*** Opening GIVEN DATA ***
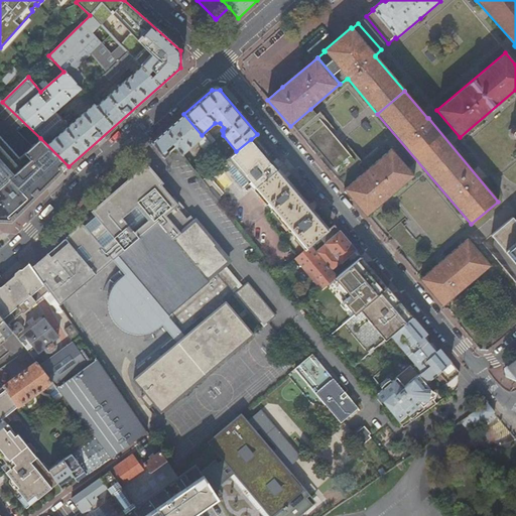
[(364,171),(310,109),(290,126),(305,144),(309,141),(333,168),(329,171),(344,188),(364,171)]
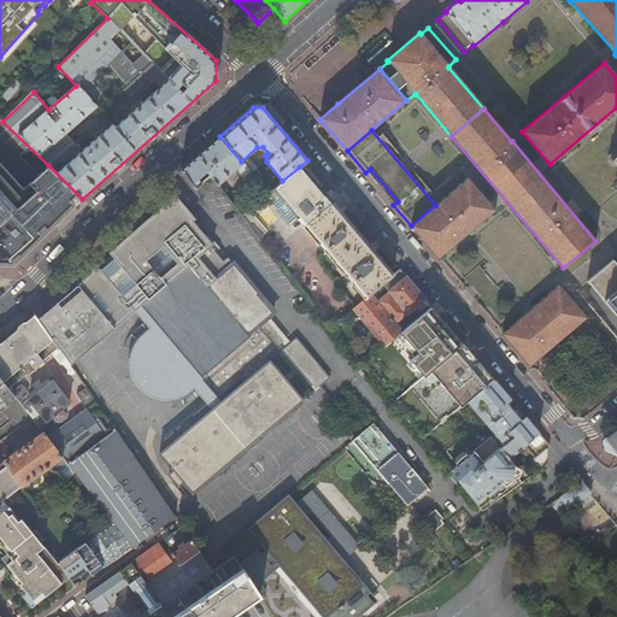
[(219,136),(181,170),(195,188),(200,184),(197,180),(205,172),(217,186),(236,169),(239,175),(245,182),(252,176),(251,174),(242,164),(241,162),(219,136)]
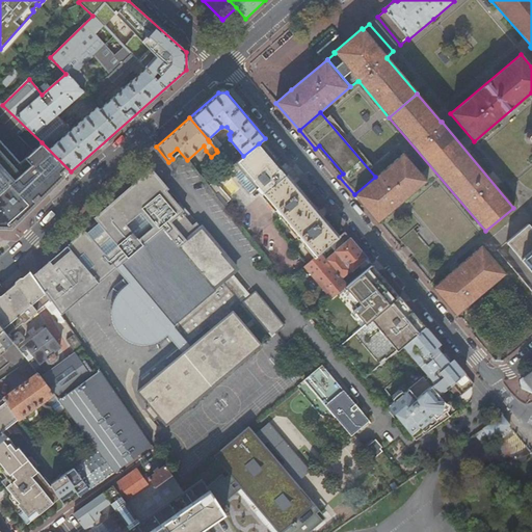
[(214,137),(209,141),(216,150),(221,145),(214,137)]
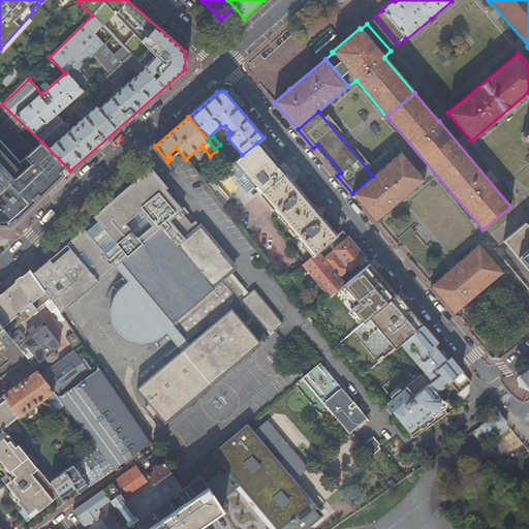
[(0,227),(11,228),(70,170),(41,142),(21,162),(0,138),(0,227)]
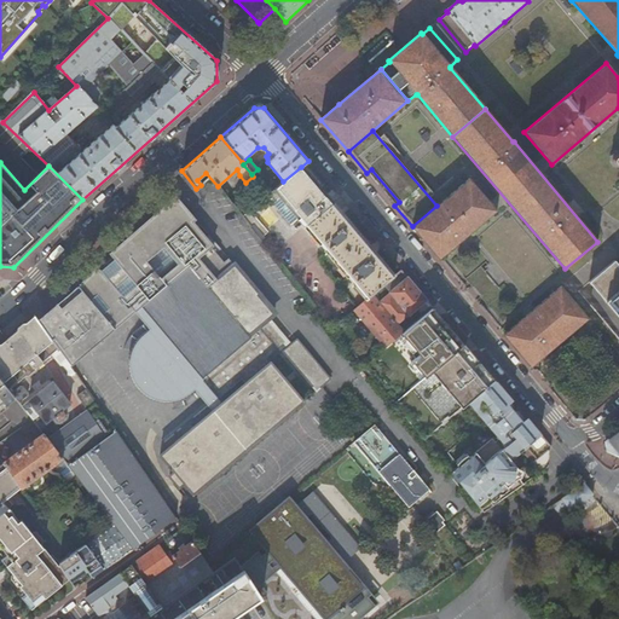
[(275,189),(305,226),(331,204),(323,206),(301,167),(283,181),(275,189)]
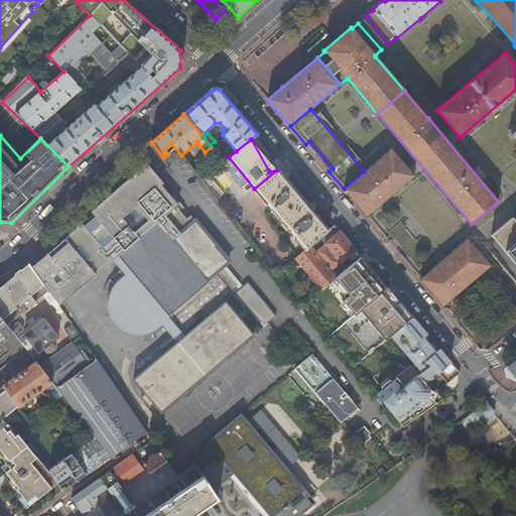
[(414,176),(391,149),(364,171),(344,188),(344,189),(367,217),(414,176)]
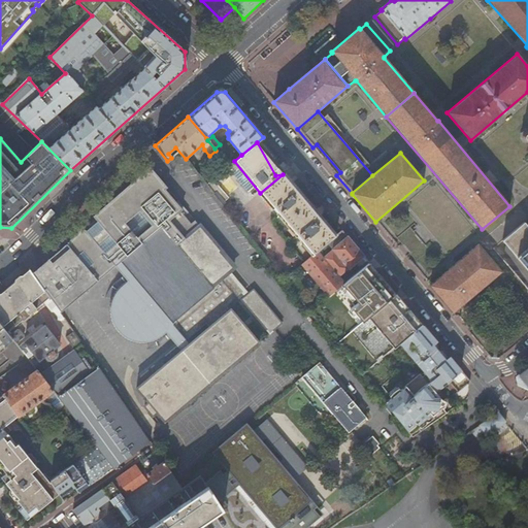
[(231,218),(260,193),(234,161),(212,179),(217,184),(217,185),(228,198),(225,201),(228,205),(224,209),(231,218)]
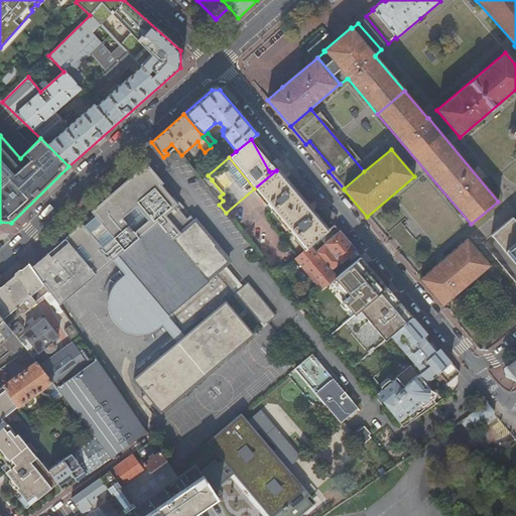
[(79,225),(78,226),(48,255),(47,253),(30,267),(57,305),(112,259),(124,274),(120,277),(117,280),(115,282),(113,285),(111,288),(110,291),(109,293),(108,296),(108,299),(108,302),(108,305),(108,308),(109,310),(109,313),(110,315),(112,318),(113,320),(114,323),(116,325),(118,327),(120,329),(122,330),(125,332),(128,333),(131,334),(135,335),(139,335),(143,334),(146,334),(150,333),(154,331),(157,329),(160,327),(162,325),(177,342),(133,379),(142,389),(140,391),(143,395),(141,396),(149,406),(153,402),(161,412),(253,335),(223,299),(238,285),(222,267),(229,261),(190,216),(186,219),(179,212),(183,209),(173,197),(171,199),(161,185),(163,183),(146,164),(91,212),(95,217),(84,226),(83,225),(83,226),(82,225),(81,225),(80,225),(79,225)]
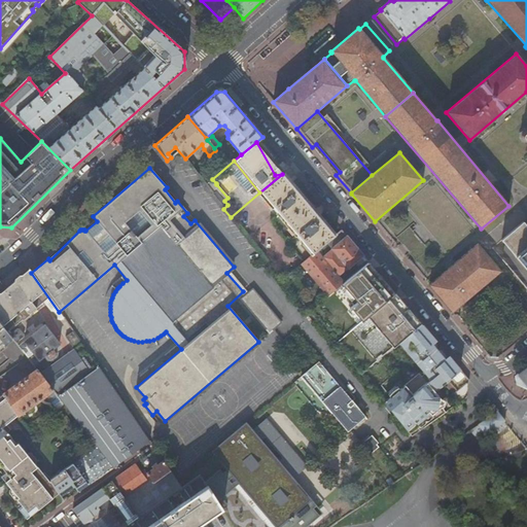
[(282,174),(259,192),(277,213),(312,254),(313,255),(317,252),(326,244),(336,236),(335,236),(290,181),(283,173),(282,174)]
*** Closing GIVEN DATA ***
TASK DIRECTIONS:
Your answer must be an exact repeat of all the records, minus the pictures.

RESULT OF THIS TASK:
[(364,171),(310,109),(290,126),(305,144),(309,141),(333,168),(329,171),(344,188),(364,171)]
[(219,136),(181,170),(195,188),(200,184),(197,180),(205,172),(217,186),(236,169),(239,175),(245,182),(252,176),(251,174),(242,164),(241,162),(219,136)]
[(214,137),(209,141),(216,150),(221,145),(214,137)]
[(0,227),(11,228),(70,170),(41,142),(21,162),(0,138),(0,227)]
[(275,189),(305,226),(331,204),(323,206),(301,167),(283,181),(275,189)]
[(414,176),(391,149),(364,171),(344,188),(344,189),(367,217),(414,176)]
[(231,218),(260,193),(234,161),(212,179),(217,184),(217,185),(228,198),(225,201),(228,205),(224,209),(231,218)]
[(79,225),(78,226),(48,255),(47,253),(30,267),(57,305),(112,259),(124,274),(120,277),(117,280),(115,282),(113,285),(111,288),(110,291),(109,293),(108,296),(108,299),(108,302),(108,305),(108,308),(109,310),(109,313),(110,315),(112,318),(113,320),(114,323),(116,325),(118,327),(120,329),(122,330),(125,332),(128,333),(131,334),(135,335),(139,335),(143,334),(146,334),(150,333),(154,331),(157,329),(160,327),(162,325),(177,342),(133,379),(142,389),(140,391),(143,395),(141,396),(149,406),(153,402),(161,412),(253,335),(223,299),(238,285),(222,267),(229,261),(190,216),(186,219),(179,212),(183,209),(173,197),(171,199),(161,185),(163,183),(146,164),(91,212),(95,217),(84,226),(83,225),(83,226),(82,225),(81,225),(80,225),(79,225)]
[(282,174),(259,192),(277,213),(312,254),(313,255),(317,252),(326,244),(336,236),(335,236),(290,181),(283,173),(282,174)]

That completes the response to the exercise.